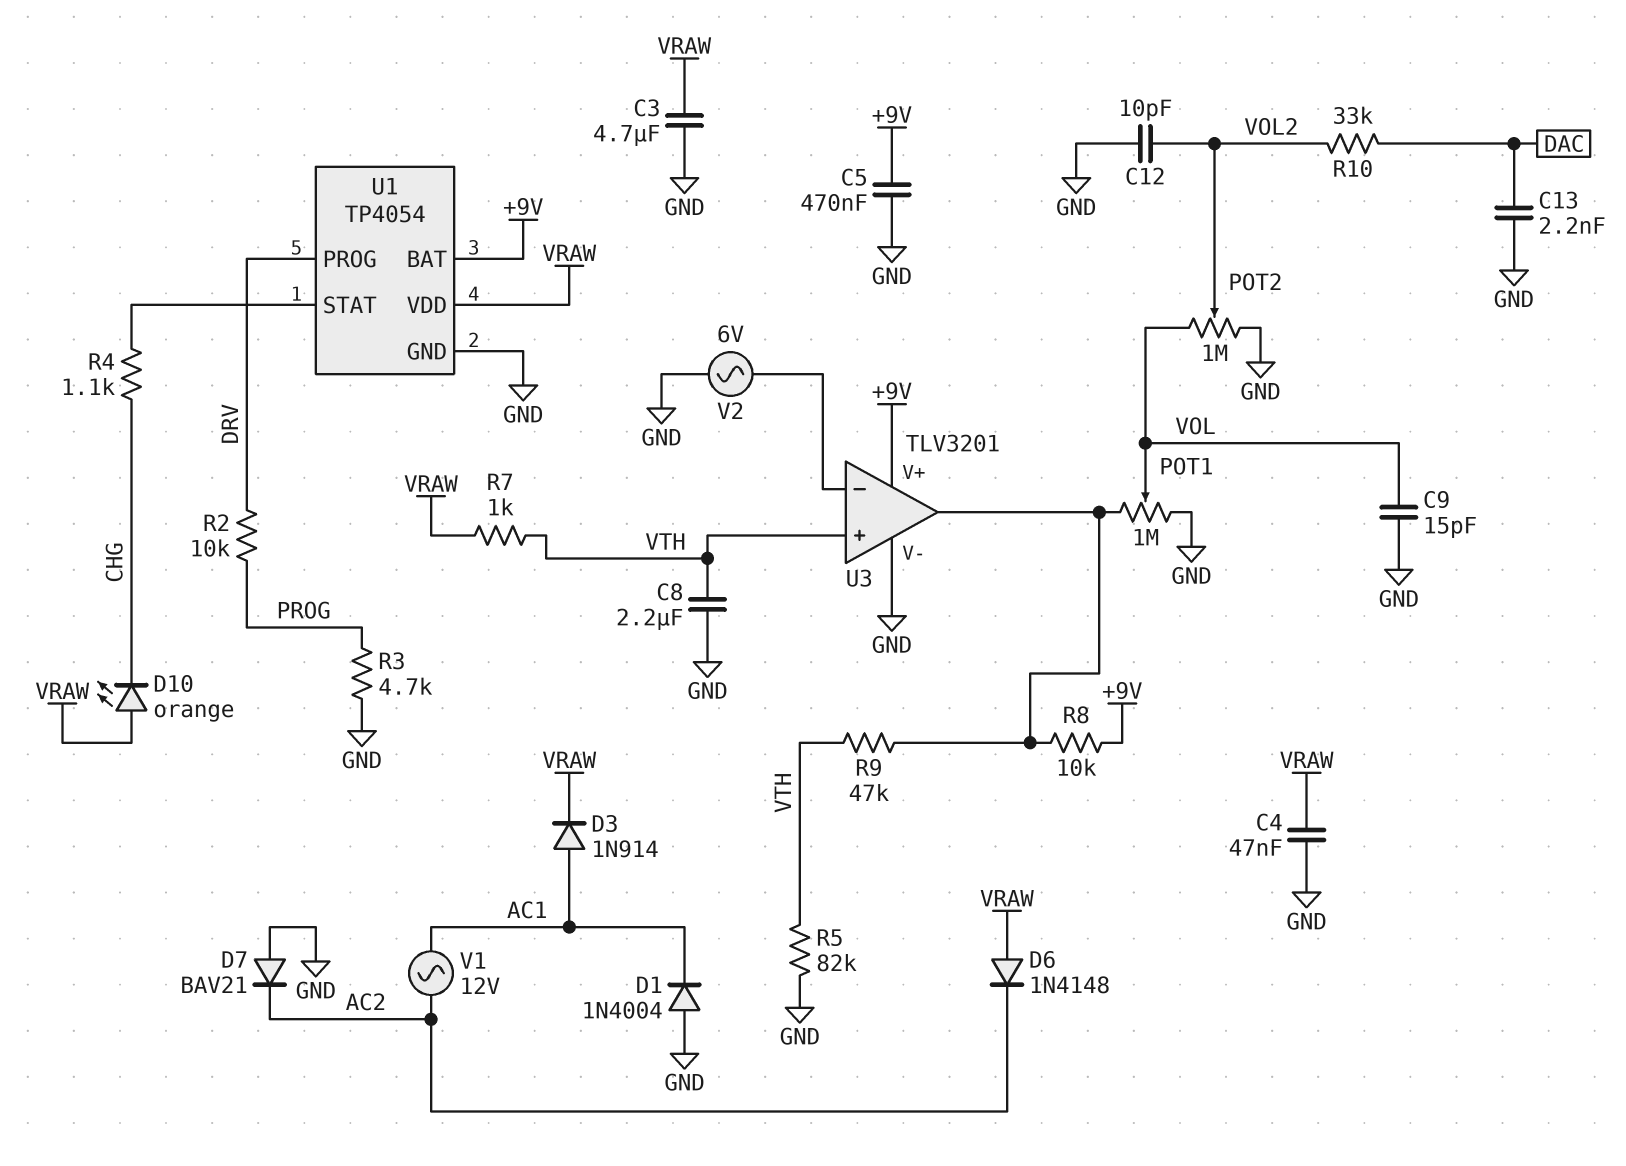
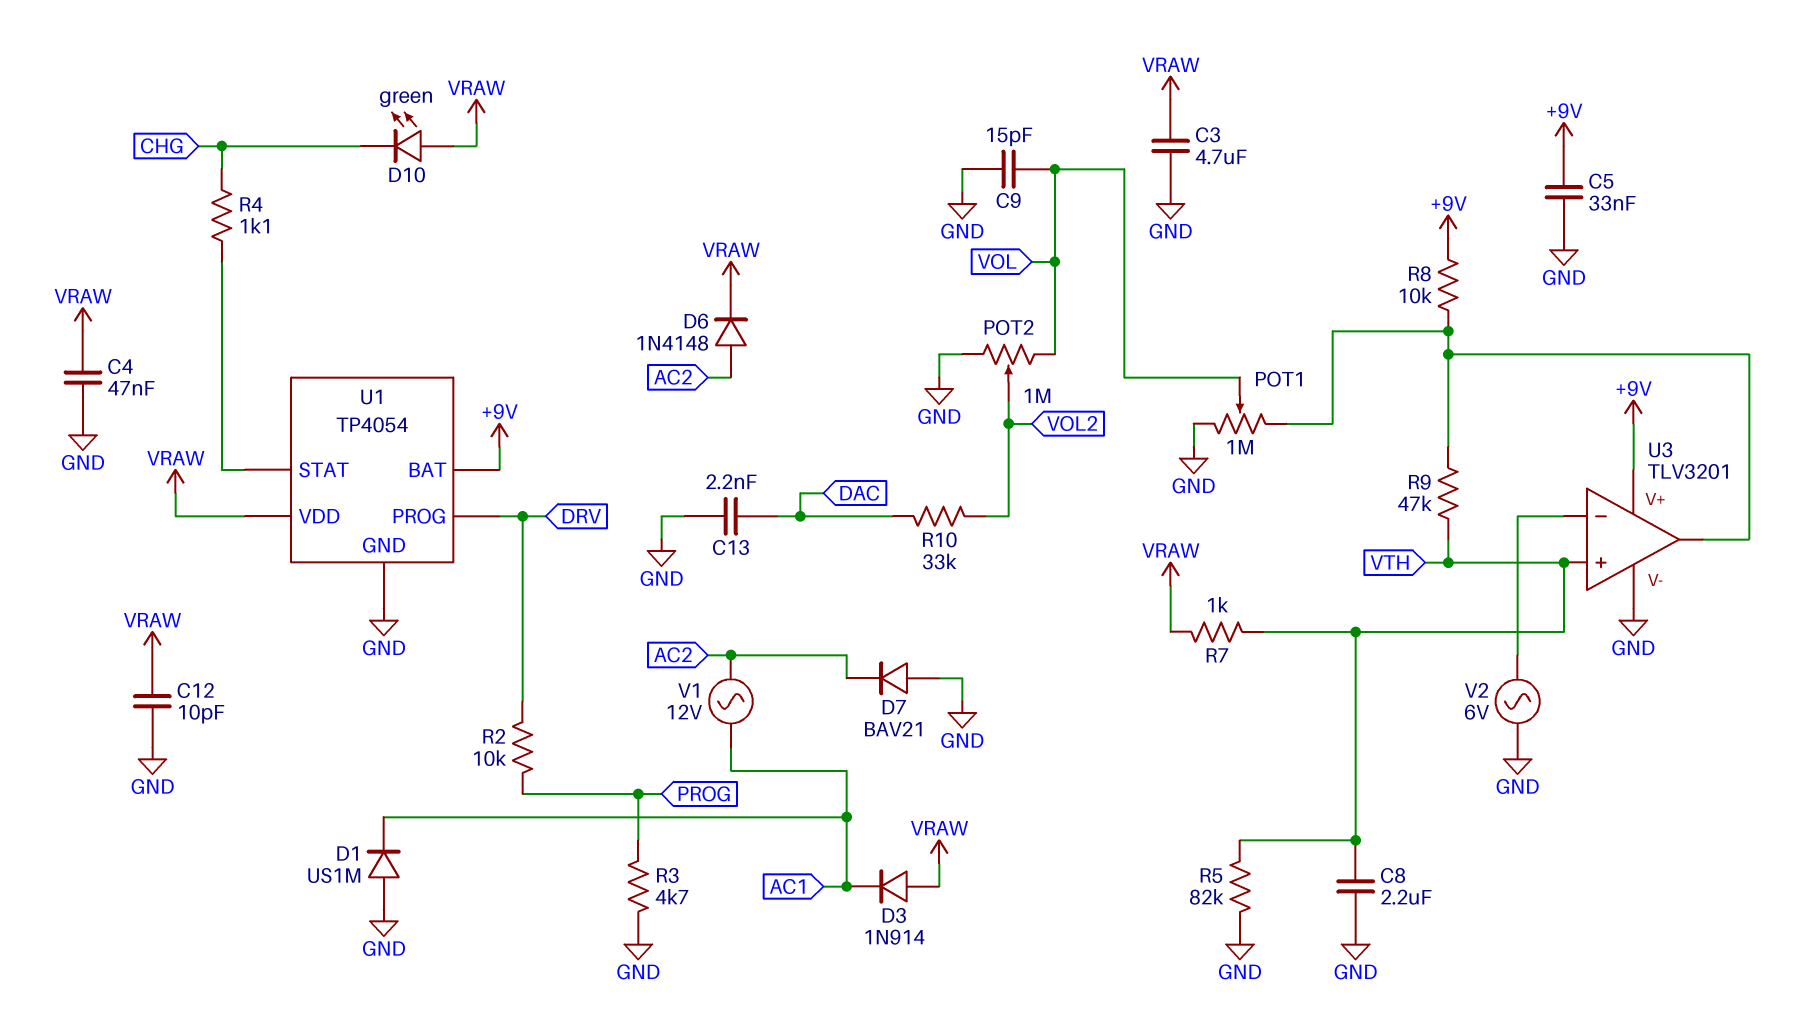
C5: 470nF (+9V, GND) -> 33nF (+9V, GND)
C12: 10pF (GND, VOL2) -> 10pF (GND, VRAW)
D1: diode 1N4004 (A GND, K AC1) -> diode US1M (A GND, K AC1)
D3: diode 1N914 (A AC1, K VRAW) -> diode 1N914 (A VRAW, K AC1)
D6: diode 1N4148 (A VRAW, K AC2) -> diode 1N4148 (A AC2, K VRAW)
D10: LED orange (A VRAW, K CHG) -> LED green (A VRAW, K CHG)

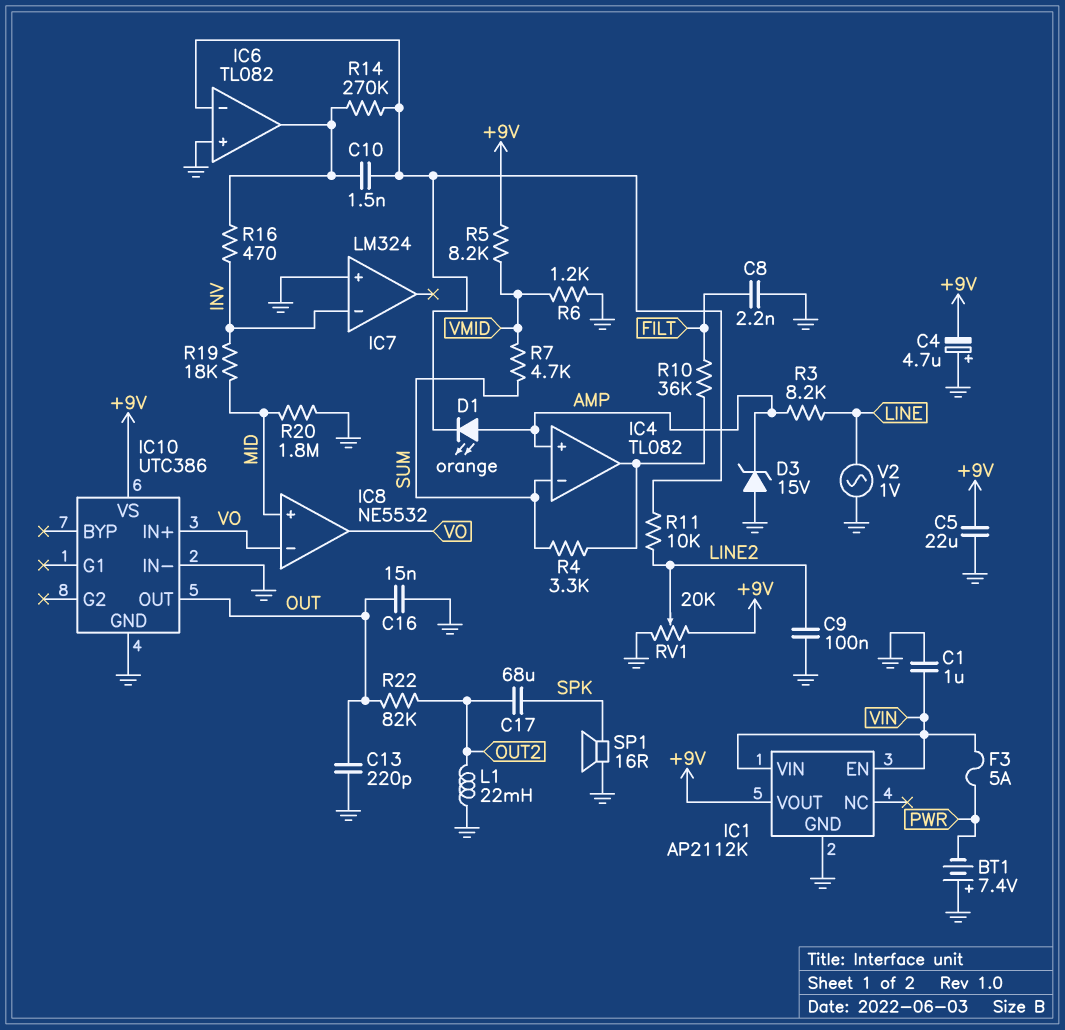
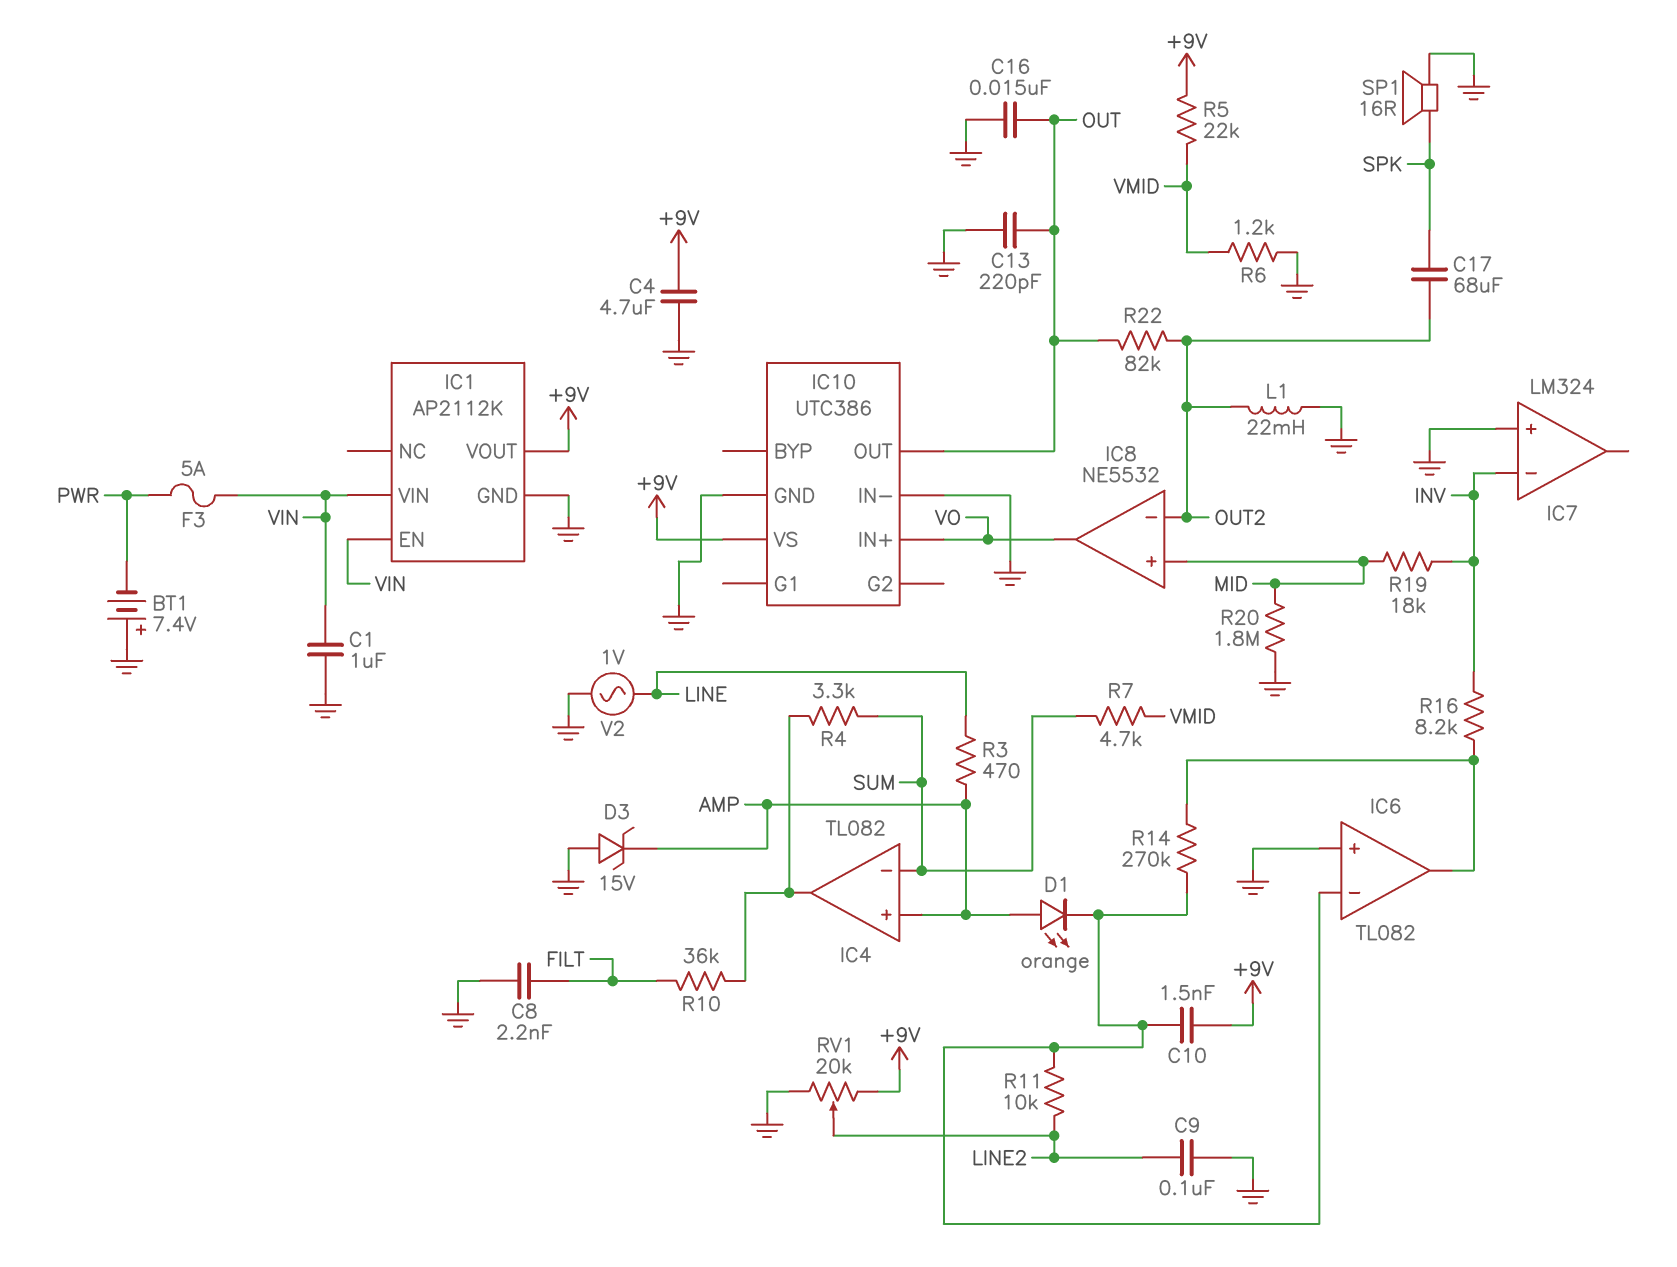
C4: 4.7uF (plus GND, minus +9V) -> 4.7uF (+9V, GND)
C5: 22uF (+9V, GND) -> none
C10: 1.5nF (IC6/in-, IC6/out) -> 1.5nF (+9V, IC6/in-)
IC8 pin in-: VO -> OUT2
R3: 8.2k (AMP, LINE) -> 470 (AMP, LINE)
R5: 8.2k (+9V, VMID) -> 22k (+9V, VMID)
R16: 470 (IC6/out, INV) -> 8.2k (IC6/out, INV)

§ **The task**
Every line of the data above is to be set down exactly; the pictures are not.

§ **Expected answer**
C5: 470nF (+9V, GND) -> 33nF (+9V, GND)
C12: 10pF (GND, VOL2) -> 10pF (GND, VRAW)
D1: diode 1N4004 (A GND, K AC1) -> diode US1M (A GND, K AC1)
D3: diode 1N914 (A AC1, K VRAW) -> diode 1N914 (A VRAW, K AC1)
D6: diode 1N4148 (A VRAW, K AC2) -> diode 1N4148 (A AC2, K VRAW)
D10: LED orange (A VRAW, K CHG) -> LED green (A VRAW, K CHG)

C4: 4.7uF (plus GND, minus +9V) -> 4.7uF (+9V, GND)
C5: 22uF (+9V, GND) -> none
C10: 1.5nF (IC6/in-, IC6/out) -> 1.5nF (+9V, IC6/in-)
IC8 pin in-: VO -> OUT2
R3: 8.2k (AMP, LINE) -> 470 (AMP, LINE)
R5: 8.2k (+9V, VMID) -> 22k (+9V, VMID)
R16: 470 (IC6/out, INV) -> 8.2k (IC6/out, INV)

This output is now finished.